* _What you have to do_:
Every line holding the string "arrow" should be copied out of the listing.
--- Material provided Enclosed Below ---
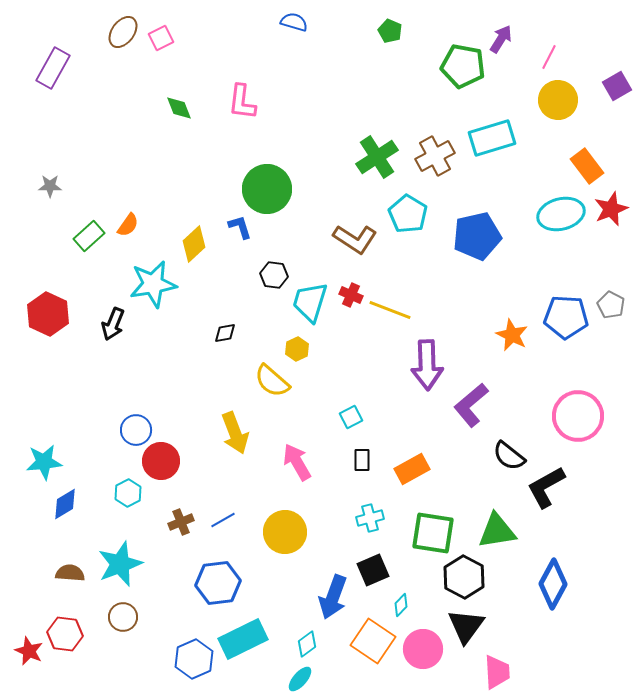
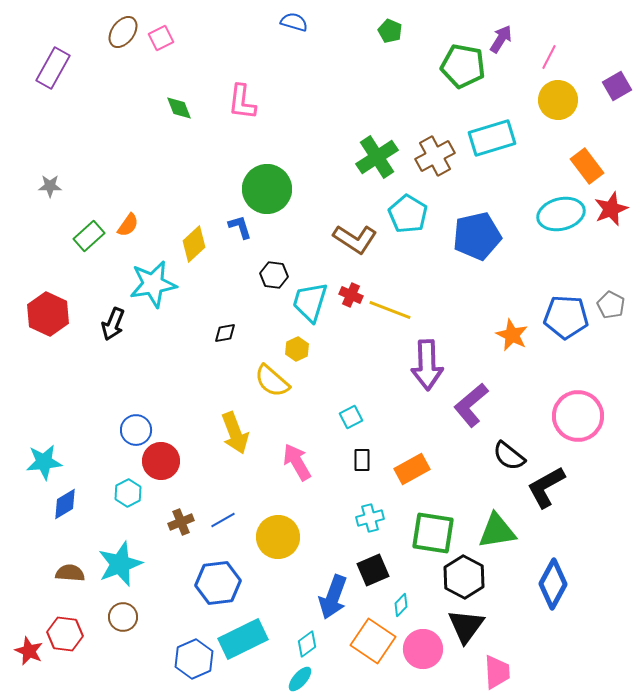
yellow circle at (285, 532): moved 7 px left, 5 px down
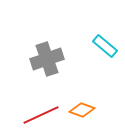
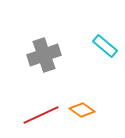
gray cross: moved 3 px left, 4 px up
orange diamond: rotated 15 degrees clockwise
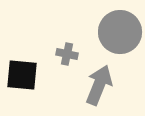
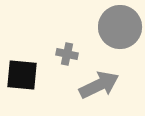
gray circle: moved 5 px up
gray arrow: rotated 42 degrees clockwise
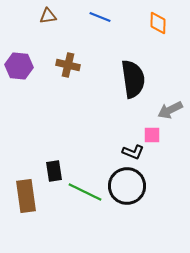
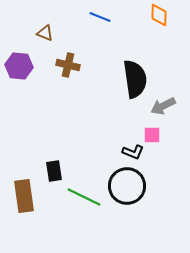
brown triangle: moved 3 px left, 17 px down; rotated 30 degrees clockwise
orange diamond: moved 1 px right, 8 px up
black semicircle: moved 2 px right
gray arrow: moved 7 px left, 4 px up
green line: moved 1 px left, 5 px down
brown rectangle: moved 2 px left
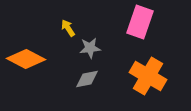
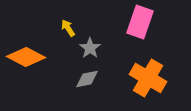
gray star: rotated 30 degrees counterclockwise
orange diamond: moved 2 px up
orange cross: moved 2 px down
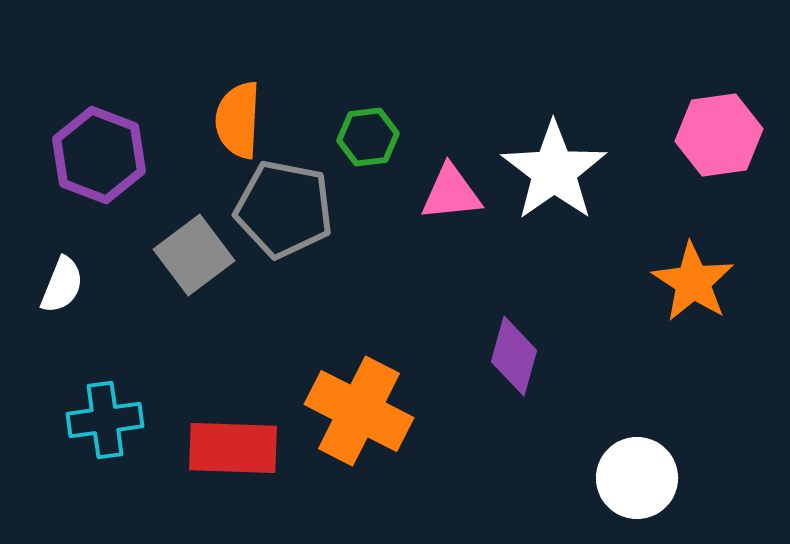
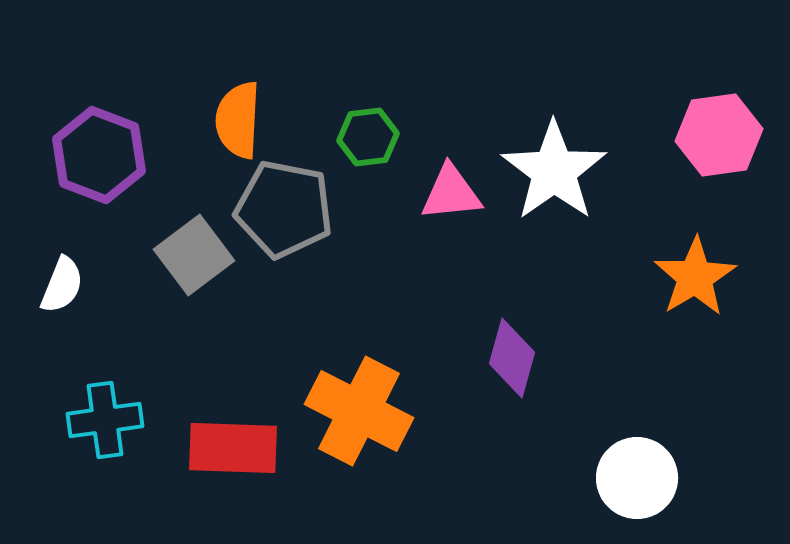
orange star: moved 2 px right, 5 px up; rotated 8 degrees clockwise
purple diamond: moved 2 px left, 2 px down
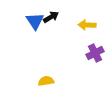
--- End of Enclosed Material provided ---
* _Task answer_:
gray arrow: rotated 42 degrees clockwise
gray arrow: moved 7 px left, 4 px up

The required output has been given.